**Exercise requirements:** Would you retype exactly the lines below, from the one containing "green L-shape: (58, 123)" through the end of the entries, both ends included, but not the pictures?
▽
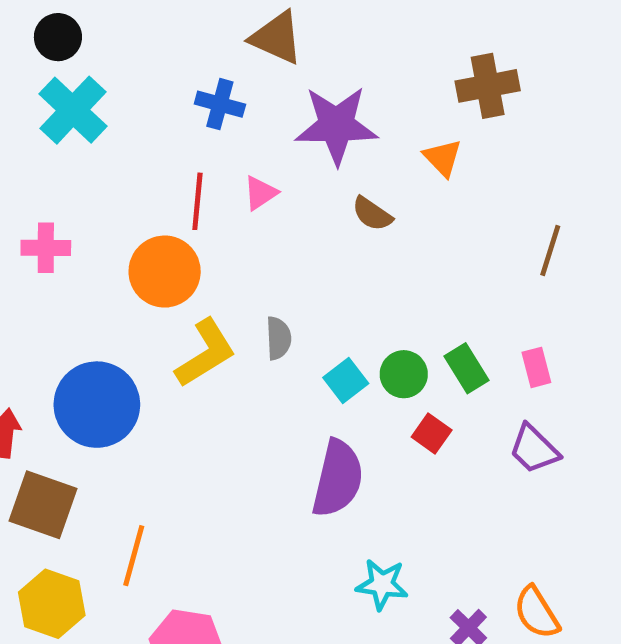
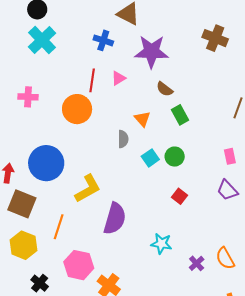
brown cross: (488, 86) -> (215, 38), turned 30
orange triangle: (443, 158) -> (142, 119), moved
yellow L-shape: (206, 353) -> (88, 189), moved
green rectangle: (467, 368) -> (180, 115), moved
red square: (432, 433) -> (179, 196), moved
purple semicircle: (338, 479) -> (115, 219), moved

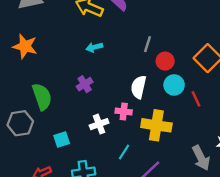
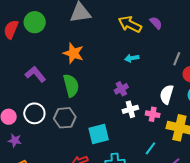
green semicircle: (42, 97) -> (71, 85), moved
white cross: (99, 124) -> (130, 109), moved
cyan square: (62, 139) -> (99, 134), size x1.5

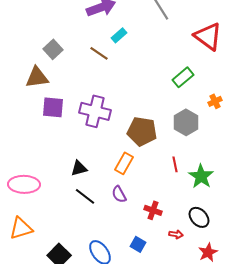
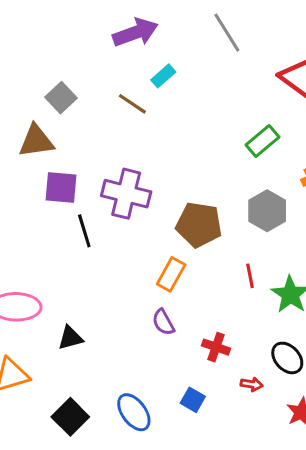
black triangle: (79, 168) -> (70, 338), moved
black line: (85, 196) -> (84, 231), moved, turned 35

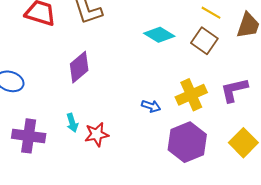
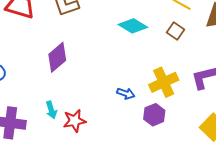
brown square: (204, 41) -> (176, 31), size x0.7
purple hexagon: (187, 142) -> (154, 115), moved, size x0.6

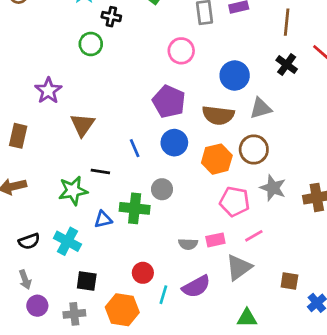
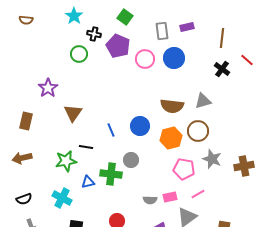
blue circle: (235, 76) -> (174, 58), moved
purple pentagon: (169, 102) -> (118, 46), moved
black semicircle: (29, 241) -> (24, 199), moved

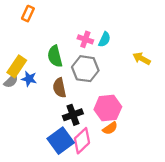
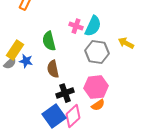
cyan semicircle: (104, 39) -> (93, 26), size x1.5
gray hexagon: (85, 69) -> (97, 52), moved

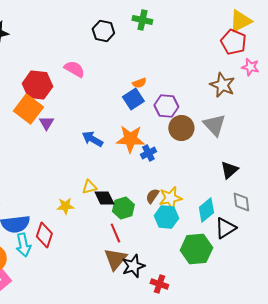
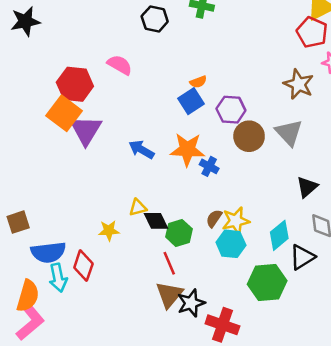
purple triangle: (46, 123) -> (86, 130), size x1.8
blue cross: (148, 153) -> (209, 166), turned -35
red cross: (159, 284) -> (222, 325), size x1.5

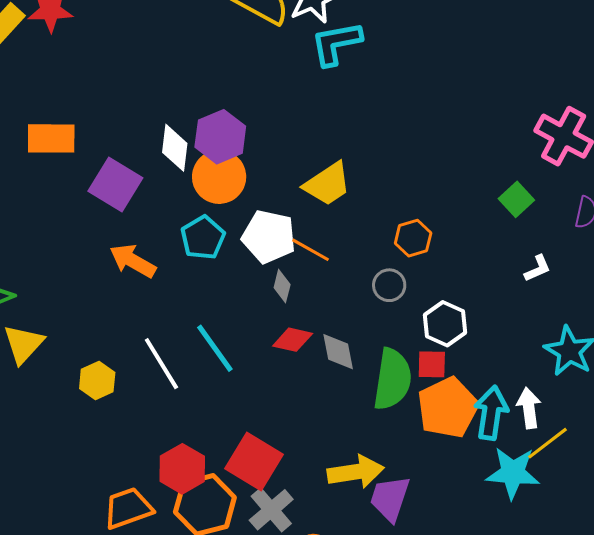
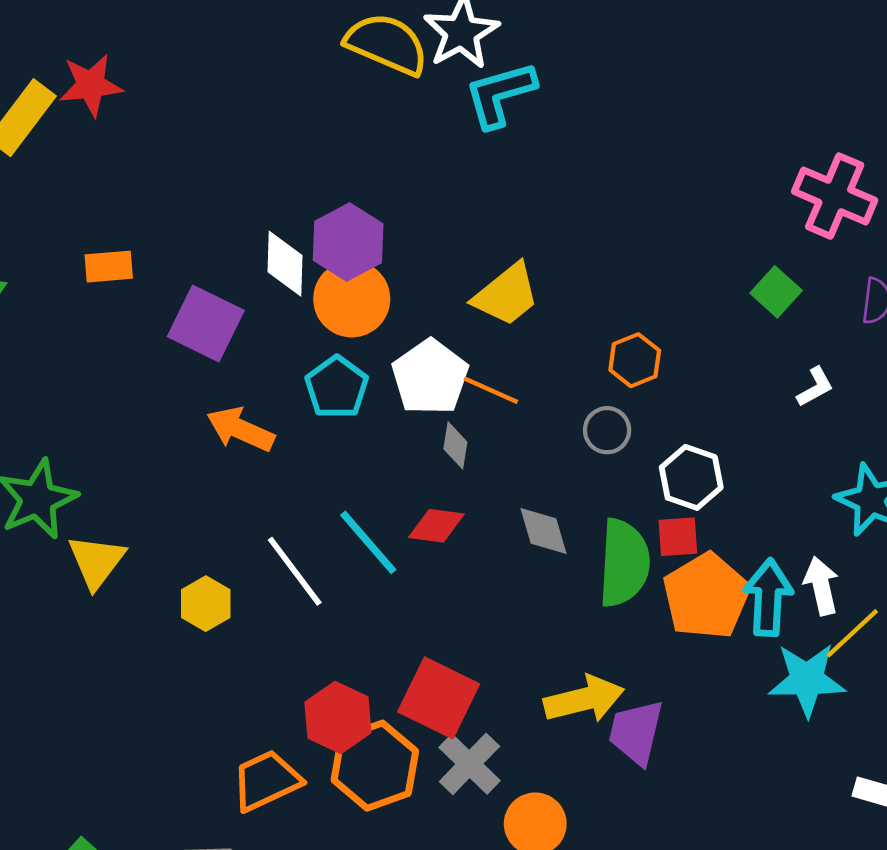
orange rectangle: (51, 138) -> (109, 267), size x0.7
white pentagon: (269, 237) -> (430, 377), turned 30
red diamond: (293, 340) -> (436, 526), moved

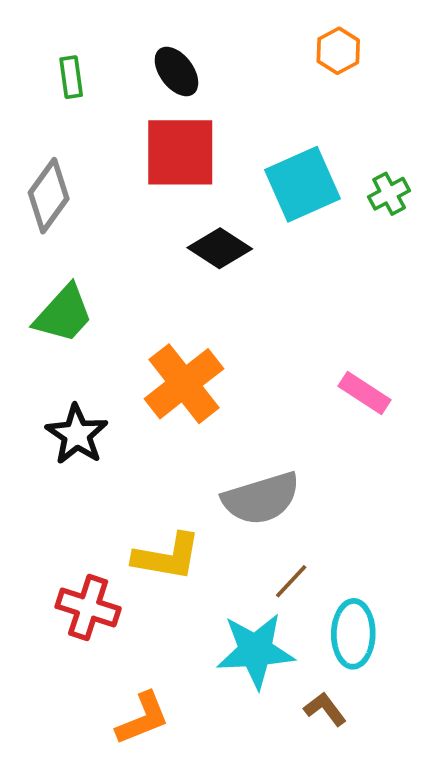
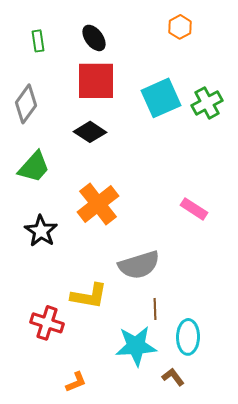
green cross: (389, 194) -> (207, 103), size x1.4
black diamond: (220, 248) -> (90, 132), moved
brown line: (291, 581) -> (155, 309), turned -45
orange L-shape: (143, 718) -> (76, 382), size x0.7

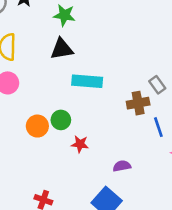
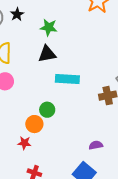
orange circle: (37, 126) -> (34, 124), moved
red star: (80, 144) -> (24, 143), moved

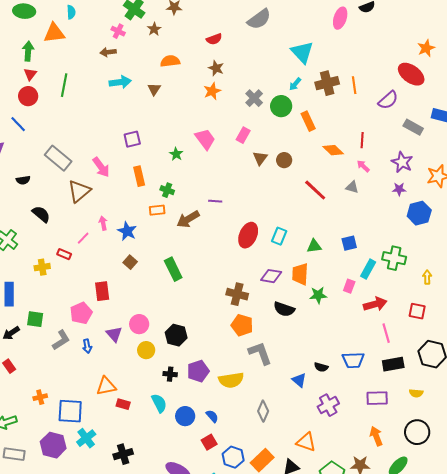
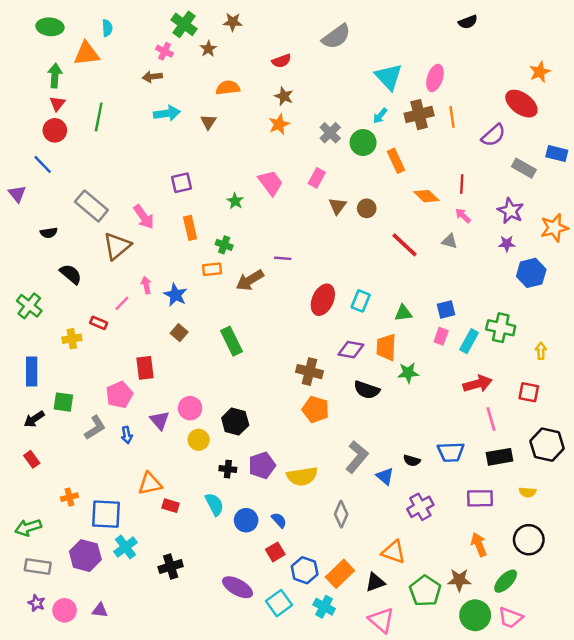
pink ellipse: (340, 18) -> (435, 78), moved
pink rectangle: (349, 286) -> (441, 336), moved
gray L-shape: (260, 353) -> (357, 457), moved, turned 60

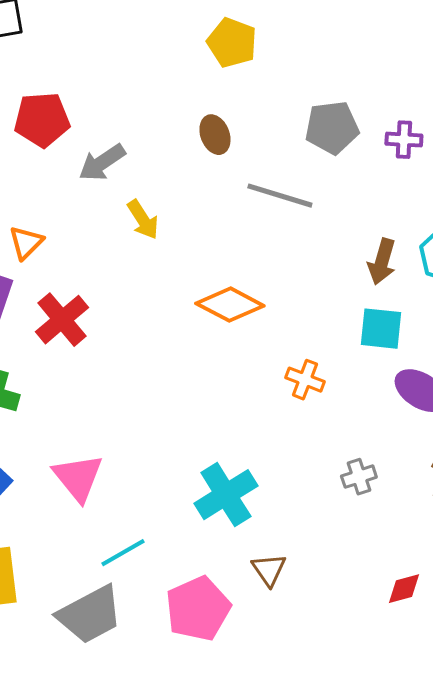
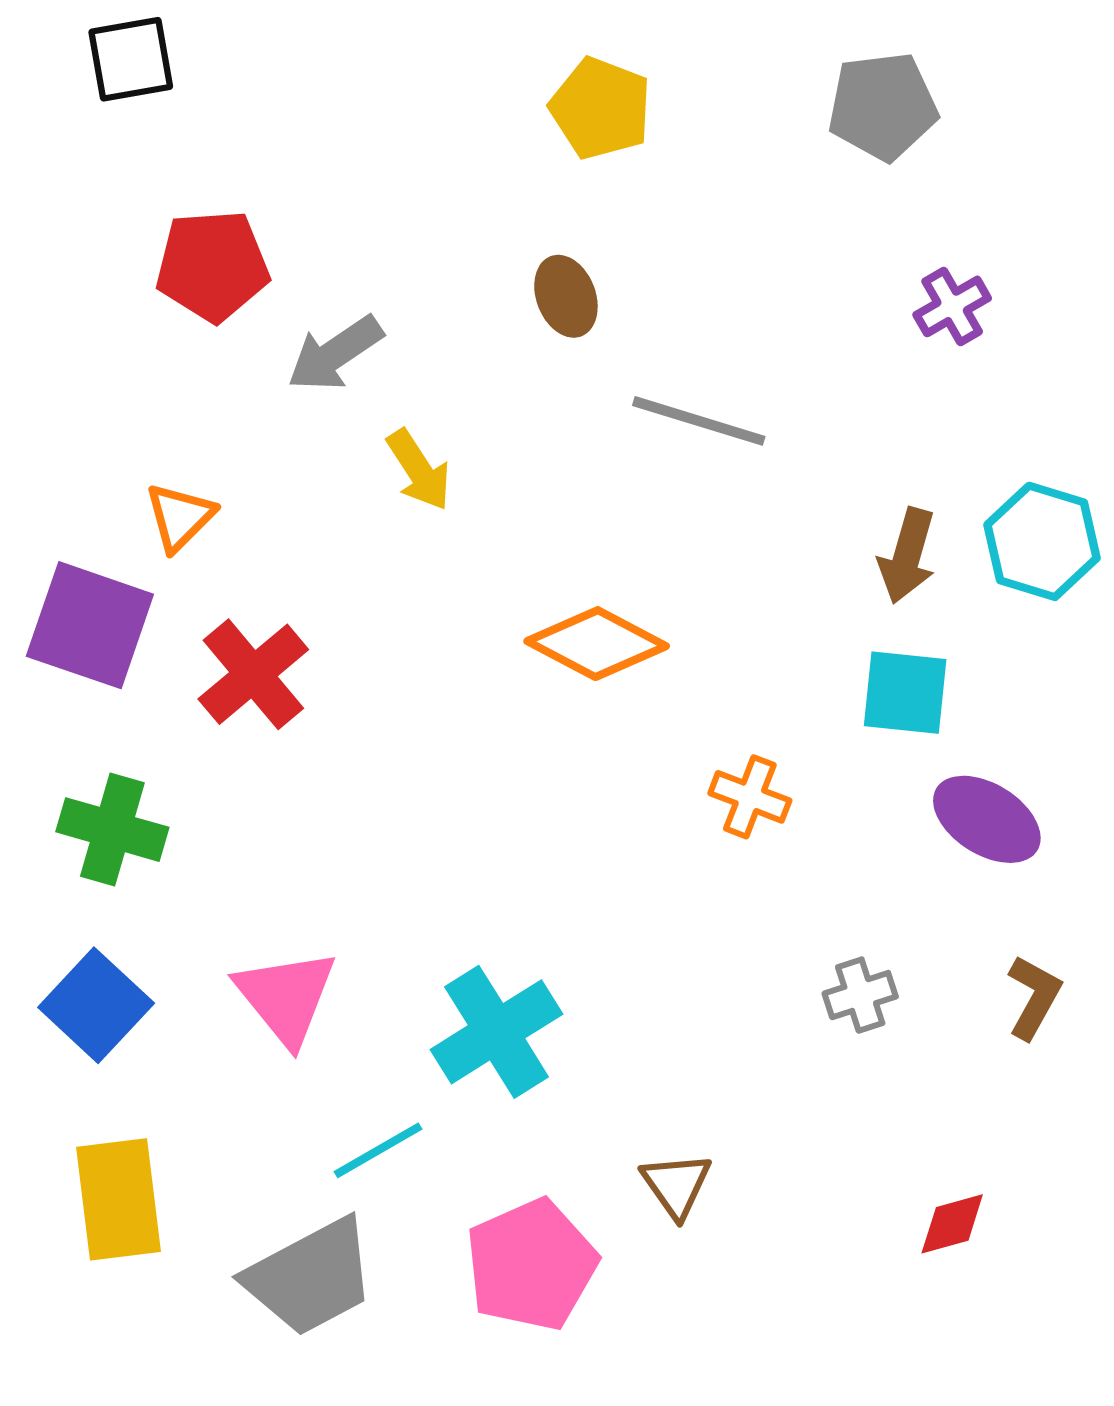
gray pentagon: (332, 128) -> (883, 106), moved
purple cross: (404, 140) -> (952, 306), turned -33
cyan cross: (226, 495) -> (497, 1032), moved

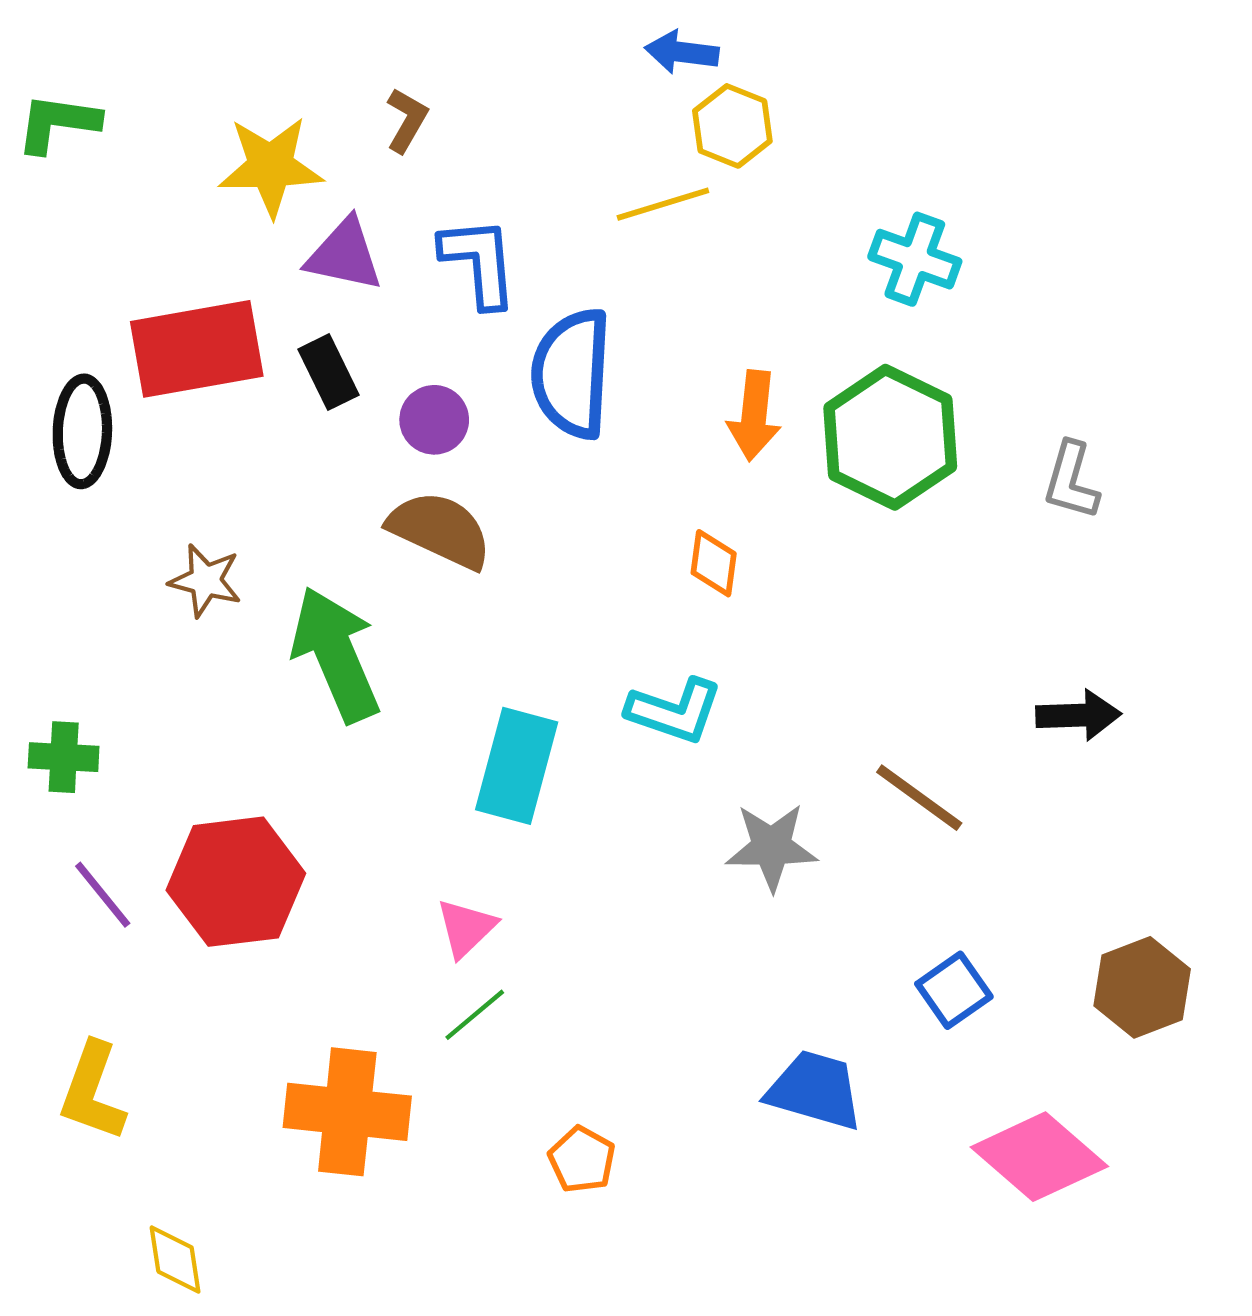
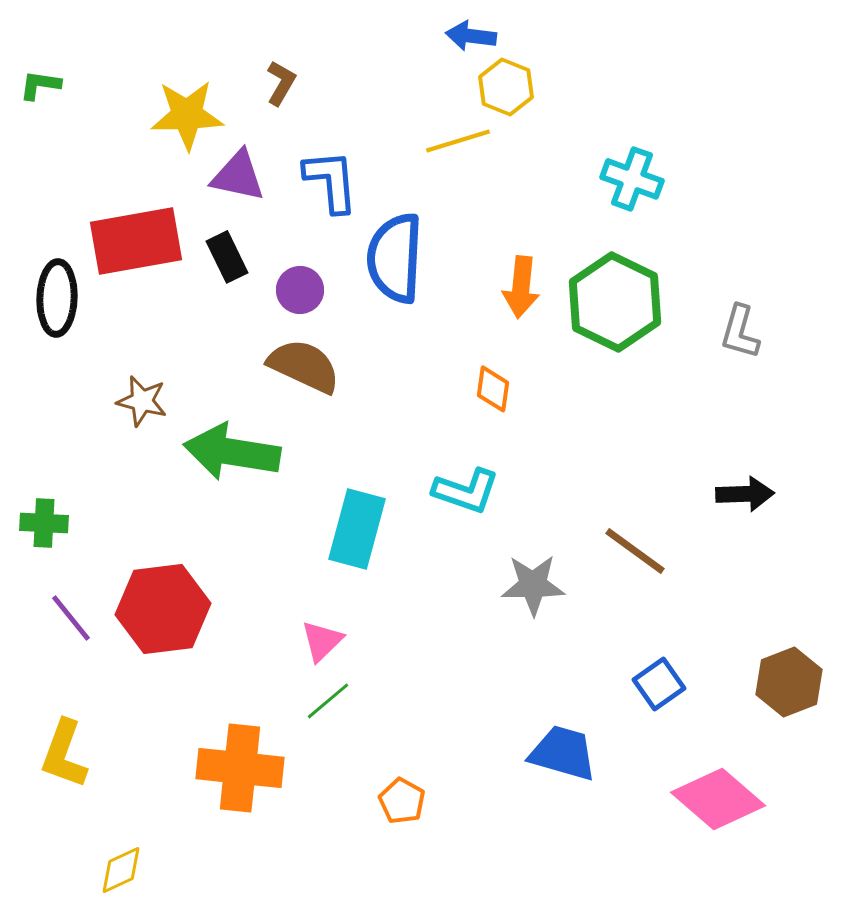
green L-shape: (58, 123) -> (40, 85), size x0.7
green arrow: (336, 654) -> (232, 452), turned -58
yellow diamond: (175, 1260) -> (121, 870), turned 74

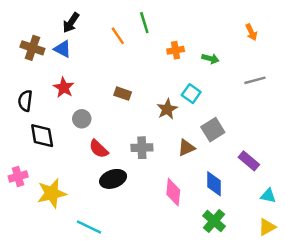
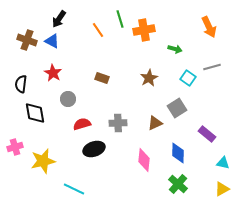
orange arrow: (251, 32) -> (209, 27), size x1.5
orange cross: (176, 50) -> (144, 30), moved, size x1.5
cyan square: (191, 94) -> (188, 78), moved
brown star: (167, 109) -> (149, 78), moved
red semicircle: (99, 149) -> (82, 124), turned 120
△
**Output for this task:**
green L-shape: (58, 123) -> (40, 85), size x0.7
green arrow: (336, 654) -> (232, 452), turned -58
yellow diamond: (175, 1260) -> (121, 870), turned 74

orange arrow: (251, 32) -> (209, 27), size x1.5
orange cross: (176, 50) -> (144, 30), moved, size x1.5
cyan square: (191, 94) -> (188, 78), moved
brown star: (167, 109) -> (149, 78), moved
red semicircle: (99, 149) -> (82, 124), turned 120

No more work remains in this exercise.